Using the records below, output the stretch that opens with the line containing "F3: 1A (0V, W1) -> none" and closes with the line containing "IC1: LP5907 -> AP2112K", exactly and including both lines, with nothing more.

(Change listing data)
○ ○ ○ ○
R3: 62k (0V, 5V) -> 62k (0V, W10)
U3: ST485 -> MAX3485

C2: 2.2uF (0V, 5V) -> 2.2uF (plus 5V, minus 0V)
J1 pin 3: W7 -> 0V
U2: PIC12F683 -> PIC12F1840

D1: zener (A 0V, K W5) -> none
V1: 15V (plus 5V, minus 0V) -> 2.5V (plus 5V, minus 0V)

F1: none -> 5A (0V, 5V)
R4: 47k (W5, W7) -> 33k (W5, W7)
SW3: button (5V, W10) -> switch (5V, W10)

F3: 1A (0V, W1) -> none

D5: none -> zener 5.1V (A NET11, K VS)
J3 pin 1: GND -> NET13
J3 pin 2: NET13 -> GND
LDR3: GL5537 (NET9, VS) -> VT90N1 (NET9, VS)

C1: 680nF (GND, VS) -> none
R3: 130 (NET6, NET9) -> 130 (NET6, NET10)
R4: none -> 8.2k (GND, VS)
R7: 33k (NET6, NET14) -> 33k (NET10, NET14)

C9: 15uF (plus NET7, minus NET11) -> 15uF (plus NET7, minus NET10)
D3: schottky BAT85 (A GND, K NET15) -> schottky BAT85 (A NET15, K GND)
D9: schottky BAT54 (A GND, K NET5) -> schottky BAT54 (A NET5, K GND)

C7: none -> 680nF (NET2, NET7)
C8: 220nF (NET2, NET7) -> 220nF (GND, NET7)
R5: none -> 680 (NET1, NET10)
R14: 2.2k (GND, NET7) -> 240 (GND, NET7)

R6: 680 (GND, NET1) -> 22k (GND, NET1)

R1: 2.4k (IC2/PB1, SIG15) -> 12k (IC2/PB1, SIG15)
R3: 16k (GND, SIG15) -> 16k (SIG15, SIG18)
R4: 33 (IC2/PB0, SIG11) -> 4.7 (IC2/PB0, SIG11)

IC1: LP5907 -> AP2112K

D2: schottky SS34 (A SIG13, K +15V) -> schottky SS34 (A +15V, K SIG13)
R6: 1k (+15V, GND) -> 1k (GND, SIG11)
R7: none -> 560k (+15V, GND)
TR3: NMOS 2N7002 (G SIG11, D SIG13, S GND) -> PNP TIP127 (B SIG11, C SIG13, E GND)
○ ○ ○ ○
» **Exercise result**:
F3: 1A (0V, W1) -> none

D5: none -> zener 5.1V (A NET11, K VS)
J3 pin 1: GND -> NET13
J3 pin 2: NET13 -> GND
LDR3: GL5537 (NET9, VS) -> VT90N1 (NET9, VS)

C1: 680nF (GND, VS) -> none
R3: 130 (NET6, NET9) -> 130 (NET6, NET10)
R4: none -> 8.2k (GND, VS)
R7: 33k (NET6, NET14) -> 33k (NET10, NET14)

C9: 15uF (plus NET7, minus NET11) -> 15uF (plus NET7, minus NET10)
D3: schottky BAT85 (A GND, K NET15) -> schottky BAT85 (A NET15, K GND)
D9: schottky BAT54 (A GND, K NET5) -> schottky BAT54 (A NET5, K GND)

C7: none -> 680nF (NET2, NET7)
C8: 220nF (NET2, NET7) -> 220nF (GND, NET7)
R5: none -> 680 (NET1, NET10)
R14: 2.2k (GND, NET7) -> 240 (GND, NET7)

R6: 680 (GND, NET1) -> 22k (GND, NET1)

R1: 2.4k (IC2/PB1, SIG15) -> 12k (IC2/PB1, SIG15)
R3: 16k (GND, SIG15) -> 16k (SIG15, SIG18)
R4: 33 (IC2/PB0, SIG11) -> 4.7 (IC2/PB0, SIG11)

IC1: LP5907 -> AP2112K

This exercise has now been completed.